**What the task requires**
Scan the material and copy out each line where the word "apple" occurs.

────────────────

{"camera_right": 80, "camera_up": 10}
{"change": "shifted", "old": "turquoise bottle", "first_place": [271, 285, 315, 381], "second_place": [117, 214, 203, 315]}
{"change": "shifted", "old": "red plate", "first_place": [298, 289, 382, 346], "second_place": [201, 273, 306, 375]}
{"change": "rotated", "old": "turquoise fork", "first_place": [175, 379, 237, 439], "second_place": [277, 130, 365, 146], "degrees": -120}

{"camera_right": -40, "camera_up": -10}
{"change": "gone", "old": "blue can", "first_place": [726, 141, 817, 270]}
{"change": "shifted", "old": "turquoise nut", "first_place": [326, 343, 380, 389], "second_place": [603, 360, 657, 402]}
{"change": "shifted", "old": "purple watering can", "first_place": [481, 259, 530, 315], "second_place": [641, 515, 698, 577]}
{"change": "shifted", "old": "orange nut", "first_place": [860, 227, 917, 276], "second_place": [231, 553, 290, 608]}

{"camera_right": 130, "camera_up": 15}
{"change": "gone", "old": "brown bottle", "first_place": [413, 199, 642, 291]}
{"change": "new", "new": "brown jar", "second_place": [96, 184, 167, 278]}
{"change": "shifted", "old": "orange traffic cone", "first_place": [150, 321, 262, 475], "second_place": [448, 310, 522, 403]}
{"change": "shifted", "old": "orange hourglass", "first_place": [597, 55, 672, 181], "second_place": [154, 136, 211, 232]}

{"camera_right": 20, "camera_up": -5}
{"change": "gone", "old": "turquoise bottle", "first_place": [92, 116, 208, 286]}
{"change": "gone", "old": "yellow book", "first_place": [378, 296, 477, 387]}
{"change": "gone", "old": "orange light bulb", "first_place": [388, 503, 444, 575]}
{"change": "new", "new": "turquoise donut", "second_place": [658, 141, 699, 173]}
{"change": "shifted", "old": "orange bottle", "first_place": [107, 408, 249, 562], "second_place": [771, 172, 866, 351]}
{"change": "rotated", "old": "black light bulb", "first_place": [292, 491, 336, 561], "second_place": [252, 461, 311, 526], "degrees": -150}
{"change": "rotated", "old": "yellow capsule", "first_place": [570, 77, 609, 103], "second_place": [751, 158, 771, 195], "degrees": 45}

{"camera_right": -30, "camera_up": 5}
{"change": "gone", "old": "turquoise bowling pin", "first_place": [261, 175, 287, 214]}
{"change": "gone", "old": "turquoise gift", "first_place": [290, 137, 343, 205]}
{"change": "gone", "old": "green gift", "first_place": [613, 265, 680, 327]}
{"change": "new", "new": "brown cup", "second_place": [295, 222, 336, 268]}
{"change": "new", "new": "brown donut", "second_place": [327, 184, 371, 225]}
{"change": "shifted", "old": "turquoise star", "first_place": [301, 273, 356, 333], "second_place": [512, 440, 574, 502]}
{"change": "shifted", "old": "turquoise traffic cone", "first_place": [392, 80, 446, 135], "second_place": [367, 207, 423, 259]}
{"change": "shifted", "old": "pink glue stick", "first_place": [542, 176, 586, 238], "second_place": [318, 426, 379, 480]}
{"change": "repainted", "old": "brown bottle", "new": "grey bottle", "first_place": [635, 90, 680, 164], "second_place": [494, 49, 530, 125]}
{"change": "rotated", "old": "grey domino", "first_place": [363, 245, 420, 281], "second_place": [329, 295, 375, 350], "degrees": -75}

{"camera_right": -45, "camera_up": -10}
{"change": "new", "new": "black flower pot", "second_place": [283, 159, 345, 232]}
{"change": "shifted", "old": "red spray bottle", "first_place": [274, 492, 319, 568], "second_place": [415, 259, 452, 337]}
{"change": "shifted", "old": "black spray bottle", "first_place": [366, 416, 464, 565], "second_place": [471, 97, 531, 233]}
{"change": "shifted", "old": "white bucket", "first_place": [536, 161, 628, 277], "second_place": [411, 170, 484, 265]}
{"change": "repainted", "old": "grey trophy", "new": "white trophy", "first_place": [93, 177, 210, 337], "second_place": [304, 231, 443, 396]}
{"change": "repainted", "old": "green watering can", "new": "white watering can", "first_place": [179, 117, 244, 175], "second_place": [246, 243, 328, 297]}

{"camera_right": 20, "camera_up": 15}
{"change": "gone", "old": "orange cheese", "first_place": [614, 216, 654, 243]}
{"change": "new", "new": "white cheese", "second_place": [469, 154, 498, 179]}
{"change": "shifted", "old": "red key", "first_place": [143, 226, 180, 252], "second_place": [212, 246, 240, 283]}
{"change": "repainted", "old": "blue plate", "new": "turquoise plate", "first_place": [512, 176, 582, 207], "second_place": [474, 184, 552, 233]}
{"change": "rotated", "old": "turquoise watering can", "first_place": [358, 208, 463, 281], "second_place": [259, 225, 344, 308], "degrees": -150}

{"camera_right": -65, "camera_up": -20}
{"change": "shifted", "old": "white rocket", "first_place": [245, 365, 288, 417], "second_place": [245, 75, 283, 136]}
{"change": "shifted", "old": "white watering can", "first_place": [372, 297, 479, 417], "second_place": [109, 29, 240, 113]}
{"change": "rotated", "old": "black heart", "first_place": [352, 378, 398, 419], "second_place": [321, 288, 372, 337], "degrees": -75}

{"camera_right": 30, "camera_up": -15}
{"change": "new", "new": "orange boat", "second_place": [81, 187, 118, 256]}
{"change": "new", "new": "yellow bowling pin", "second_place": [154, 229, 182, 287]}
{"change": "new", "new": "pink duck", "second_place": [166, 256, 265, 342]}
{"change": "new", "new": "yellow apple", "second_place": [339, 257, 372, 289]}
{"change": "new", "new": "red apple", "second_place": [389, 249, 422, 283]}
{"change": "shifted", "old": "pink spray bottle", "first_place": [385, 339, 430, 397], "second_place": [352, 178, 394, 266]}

────────────────

**Result**
{"change": "new", "new": "yellow apple", "second_place": [339, 257, 372, 289]}
{"change": "new", "new": "red apple", "second_place": [389, 249, 422, 283]}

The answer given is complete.